# EXERCISE OBJECTIVE
Could you recast every line of the records below as a JSON list of strings, one string per line, with blank lines and the pictures left out?

[Data extracted from a collection]
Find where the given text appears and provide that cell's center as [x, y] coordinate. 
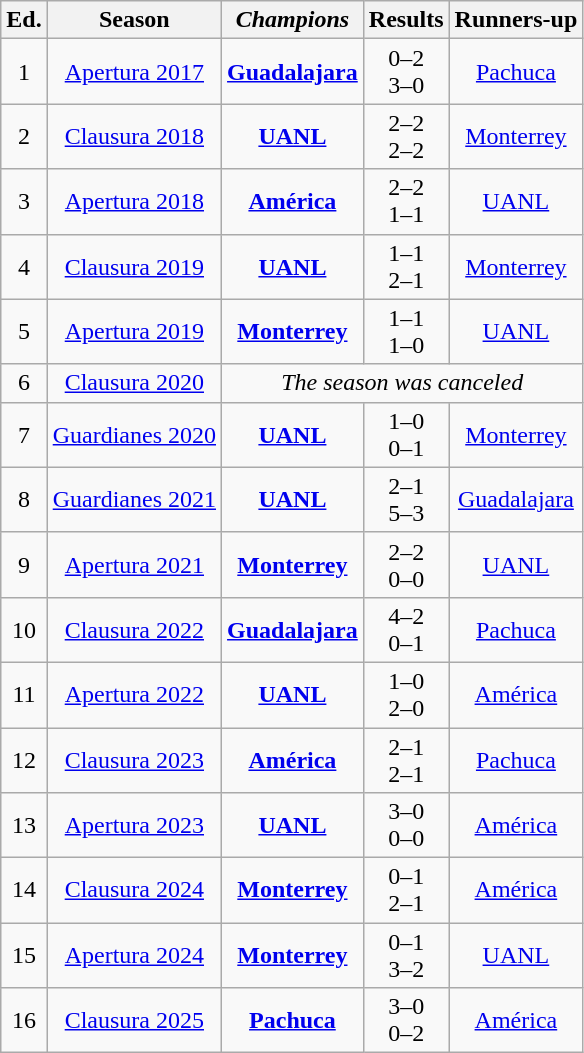
Clausura 2018 [134, 136]
Clausura 2023 [134, 760]
Clausura 2025 [134, 1020]
Clausura 2024 [134, 890]
1 [24, 72]
1–02–0 [406, 694]
2–21–1 [406, 202]
0–23–0 [406, 72]
16 [24, 1020]
11 [24, 694]
13 [24, 826]
The season was canceled [402, 383]
9 [24, 564]
12 [24, 760]
Apertura 2023 [134, 826]
2 [24, 136]
7 [24, 434]
Apertura 2018 [134, 202]
3–00–0 [406, 826]
Guardianes 2021 [134, 500]
Apertura 2024 [134, 956]
15 [24, 956]
Apertura 2022 [134, 694]
1–12–1 [406, 266]
Season [134, 20]
14 [24, 890]
Champions [293, 20]
4–20–1 [406, 630]
0–13–2 [406, 956]
Ed. [24, 20]
Clausura 2022 [134, 630]
Apertura 2019 [134, 332]
2–15–3 [406, 500]
Guardianes 2020 [134, 434]
1–00–1 [406, 434]
2–20–0 [406, 564]
5 [24, 332]
10 [24, 630]
3 [24, 202]
Results [406, 20]
2–12–1 [406, 760]
Clausura 2020 [134, 383]
Runners-up [516, 20]
0–12–1 [406, 890]
6 [24, 383]
Clausura 2019 [134, 266]
1–11–0 [406, 332]
2–22–2 [406, 136]
3–00–2 [406, 1020]
Apertura 2017 [134, 72]
Apertura 2021 [134, 564]
8 [24, 500]
4 [24, 266]
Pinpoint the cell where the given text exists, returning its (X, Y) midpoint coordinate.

# ANSWER FOR THIS EXERCISE
[
  "Find where the given text appears and provide that cell's center as [x, y] coordinate. ",
  "Clausura 2018 [134, 136]",
  "Clausura 2023 [134, 760]",
  "Clausura 2025 [134, 1020]",
  "Clausura 2024 [134, 890]",
  "1 [24, 72]",
  "1–02–0 [406, 694]",
  "2–21–1 [406, 202]",
  "0–23–0 [406, 72]",
  "16 [24, 1020]",
  "11 [24, 694]",
  "13 [24, 826]",
  "The season was canceled [402, 383]",
  "9 [24, 564]",
  "12 [24, 760]",
  "Apertura 2023 [134, 826]",
  "2 [24, 136]",
  "7 [24, 434]",
  "Apertura 2018 [134, 202]",
  "3–00–0 [406, 826]",
  "Guardianes 2021 [134, 500]",
  "Apertura 2024 [134, 956]",
  "15 [24, 956]",
  "Apertura 2022 [134, 694]",
  "1–12–1 [406, 266]",
  "Season [134, 20]",
  "14 [24, 890]",
  "Champions [293, 20]",
  "4–20–1 [406, 630]",
  "0–13–2 [406, 956]",
  "Ed. [24, 20]",
  "Clausura 2022 [134, 630]",
  "Apertura 2019 [134, 332]",
  "2–15–3 [406, 500]",
  "Guardianes 2020 [134, 434]",
  "1–00–1 [406, 434]",
  "2–20–0 [406, 564]",
  "5 [24, 332]",
  "10 [24, 630]",
  "3 [24, 202]",
  "Results [406, 20]",
  "2–12–1 [406, 760]",
  "Clausura 2020 [134, 383]",
  "Runners-up [516, 20]",
  "0–12–1 [406, 890]",
  "6 [24, 383]",
  "Clausura 2019 [134, 266]",
  "1–11–0 [406, 332]",
  "2–22–2 [406, 136]",
  "3–00–2 [406, 1020]",
  "Apertura 2017 [134, 72]",
  "Apertura 2021 [134, 564]",
  "8 [24, 500]",
  "4 [24, 266]",
  "Pinpoint the cell where the given text exists, returning its (X, Y) midpoint coordinate."
]